**TASK STATEMENT**
Exact reproduction required: the lines below from the line with "C2: none -> 150nF (GND, VA)" to the line with "C9: 330pF (GND, NET14) -> 15nF (GND, NET14)", both ends included, and no others.

**SUPPLIED INFORMATION**
......

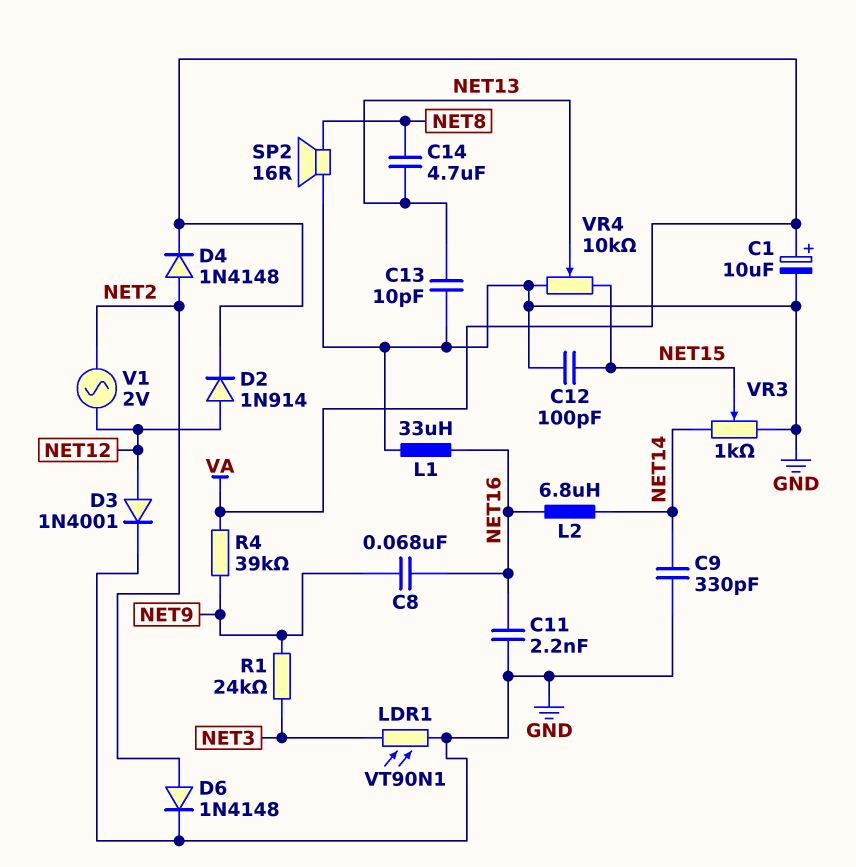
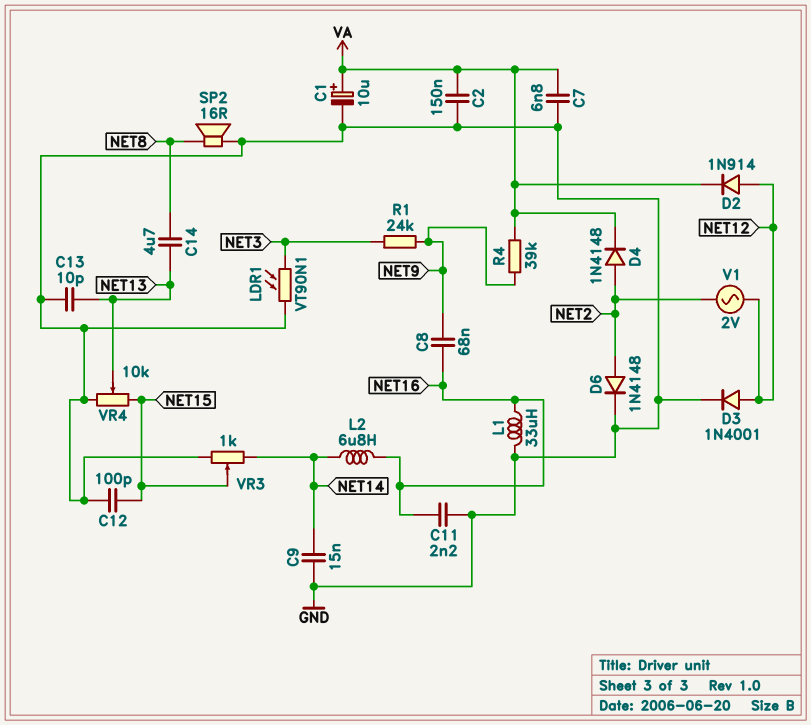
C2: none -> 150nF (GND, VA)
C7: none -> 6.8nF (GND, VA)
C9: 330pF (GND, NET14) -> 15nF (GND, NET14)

......

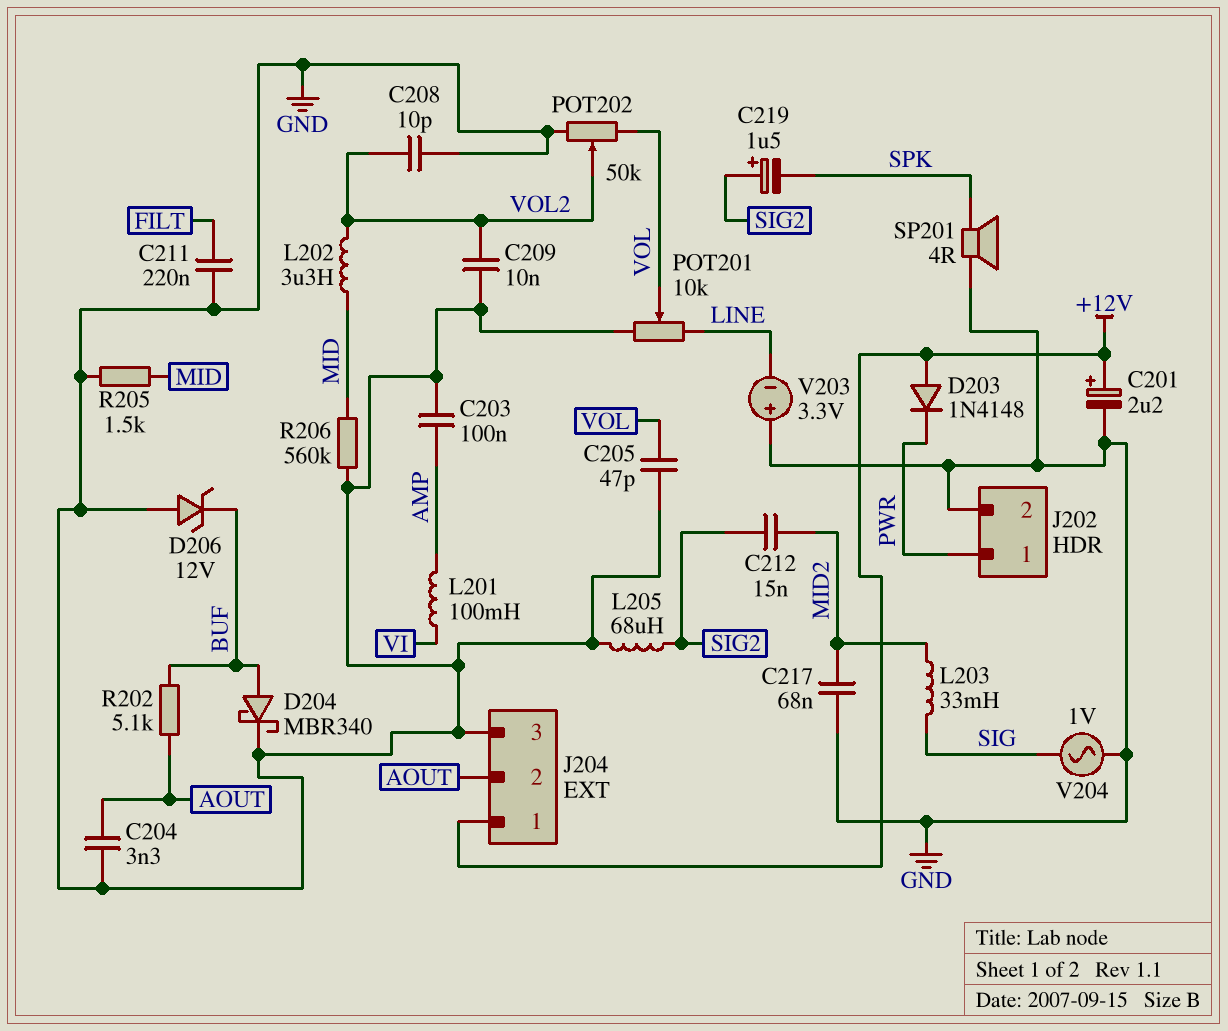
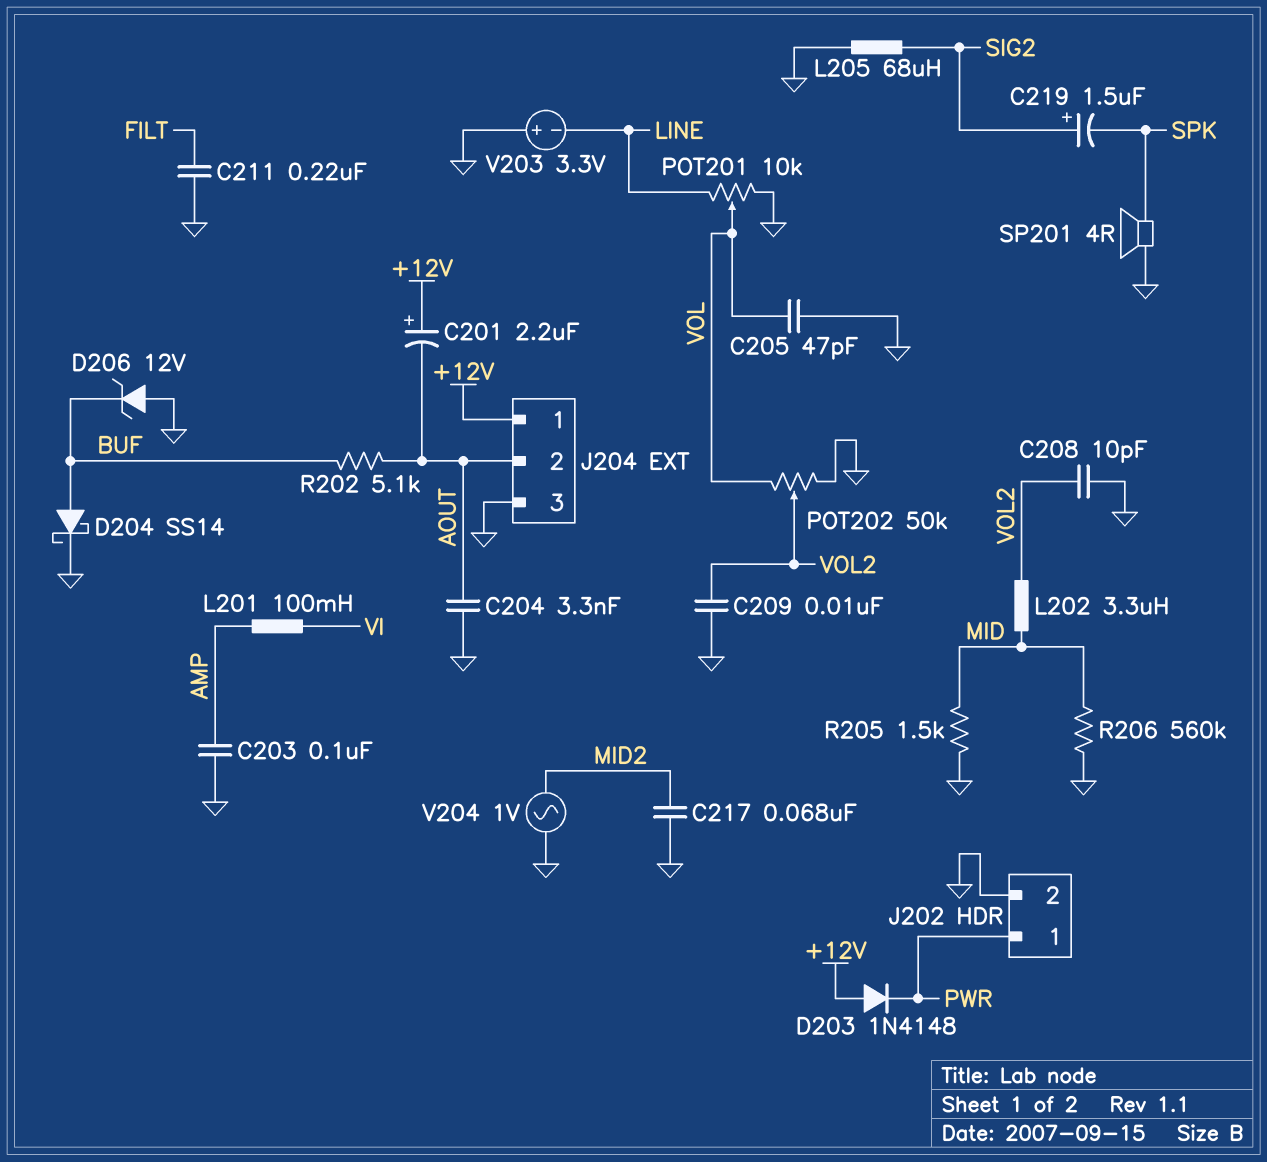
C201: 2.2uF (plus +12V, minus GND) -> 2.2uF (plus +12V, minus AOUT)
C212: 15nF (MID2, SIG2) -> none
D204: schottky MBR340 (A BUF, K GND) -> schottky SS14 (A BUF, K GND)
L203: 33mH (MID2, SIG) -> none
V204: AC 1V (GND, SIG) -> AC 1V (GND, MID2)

......

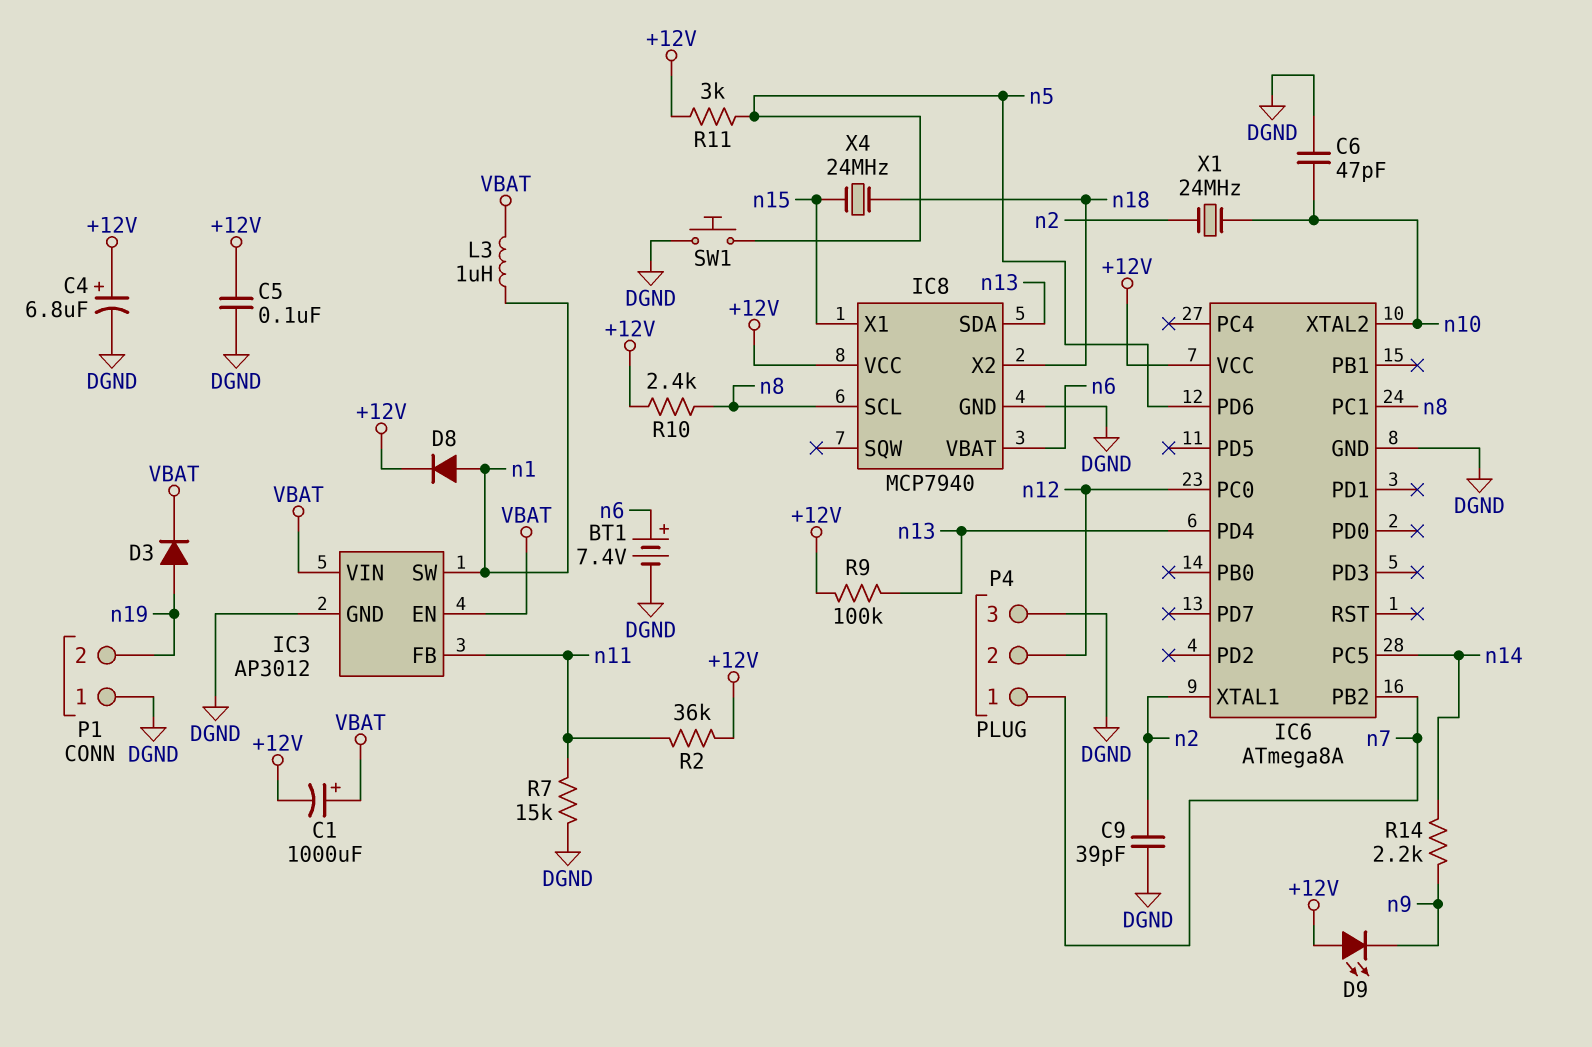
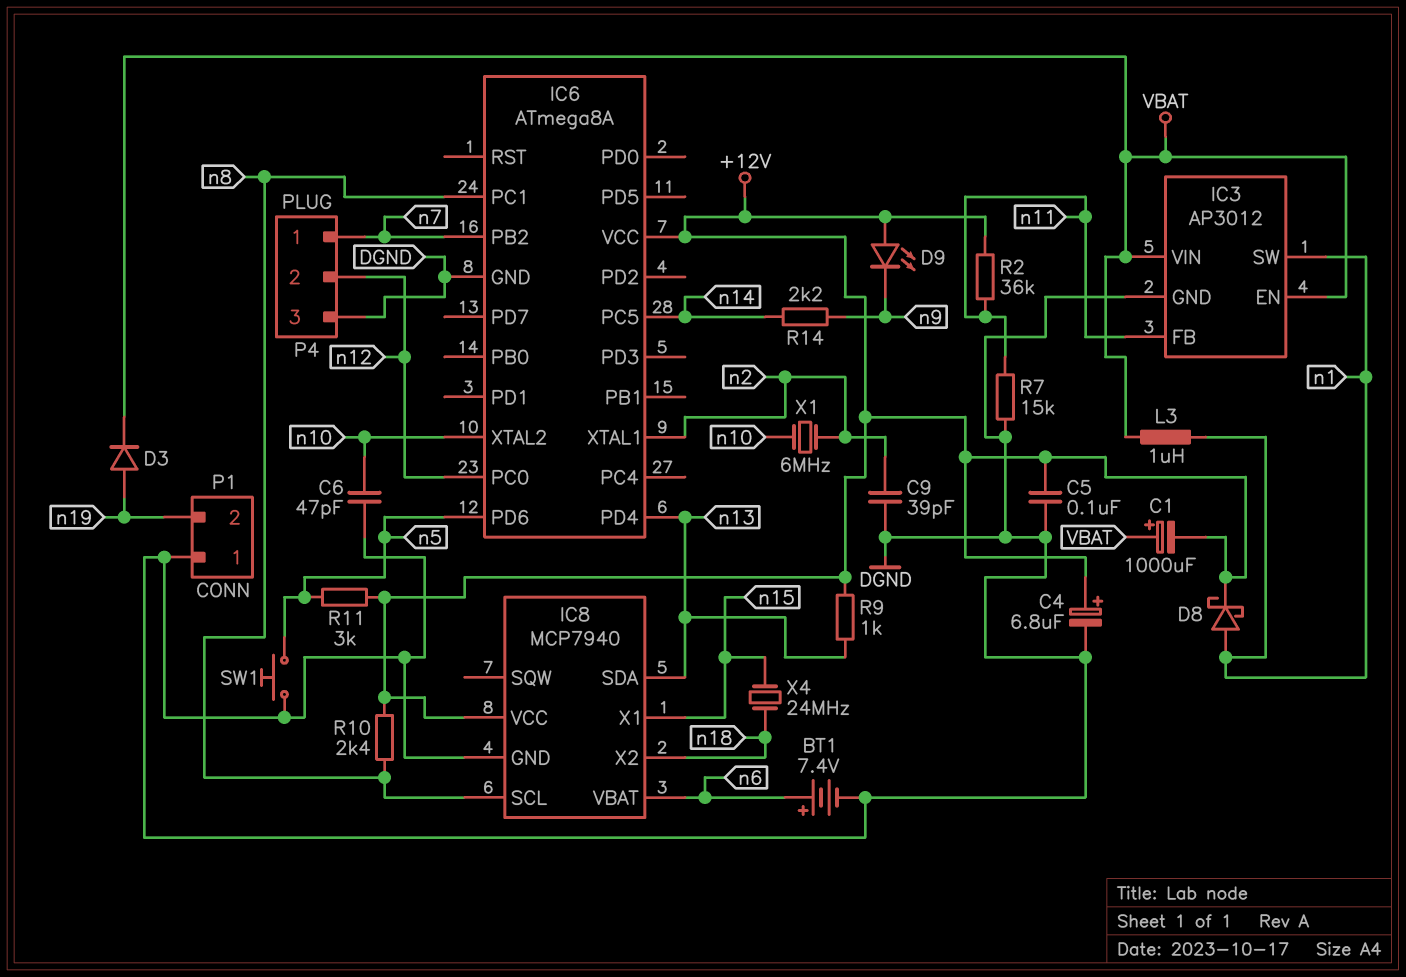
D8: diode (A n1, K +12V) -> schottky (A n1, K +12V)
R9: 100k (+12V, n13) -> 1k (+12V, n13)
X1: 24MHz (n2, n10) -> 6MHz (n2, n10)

......

**WORKED SOLUTION**
C2: none -> 150nF (GND, VA)
C7: none -> 6.8nF (GND, VA)
C9: 330pF (GND, NET14) -> 15nF (GND, NET14)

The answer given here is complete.